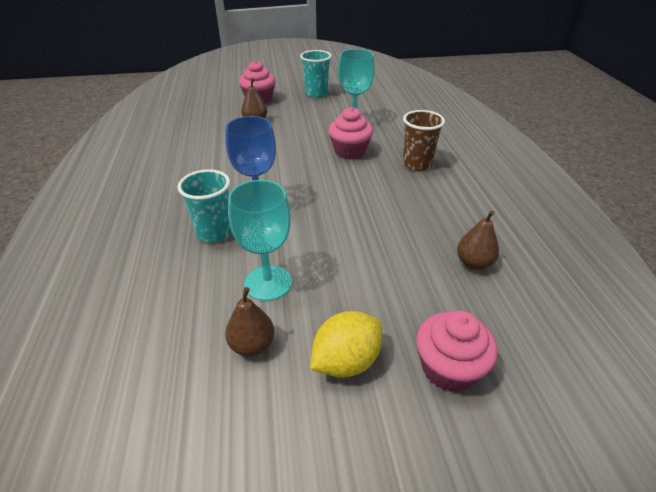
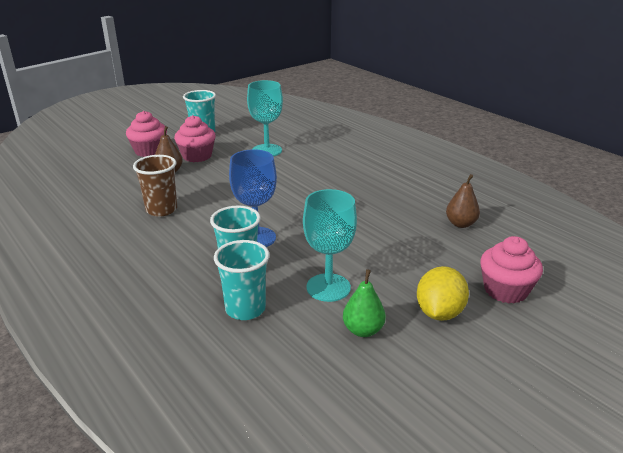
camera: 30 degrees left, 10 degrees down
brown pear [225,287,275,356] -> green pear [343,269,386,337]
pink cupcake [329,107,373,159] -> pink cupcake moved to [174,115,216,162]
brown cup [403,110,445,171] -> brown cup moved to [133,155,177,217]
none -> turquoise cup [214,240,270,320]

→ Task brief
Your output must reproduce the material above in full, with no pictures.

→ Written response
camera: 30 degrees left, 10 degrees down
brown pear [225,287,275,356] -> green pear [343,269,386,337]
pink cupcake [329,107,373,159] -> pink cupcake moved to [174,115,216,162]
brown cup [403,110,445,171] -> brown cup moved to [133,155,177,217]
none -> turquoise cup [214,240,270,320]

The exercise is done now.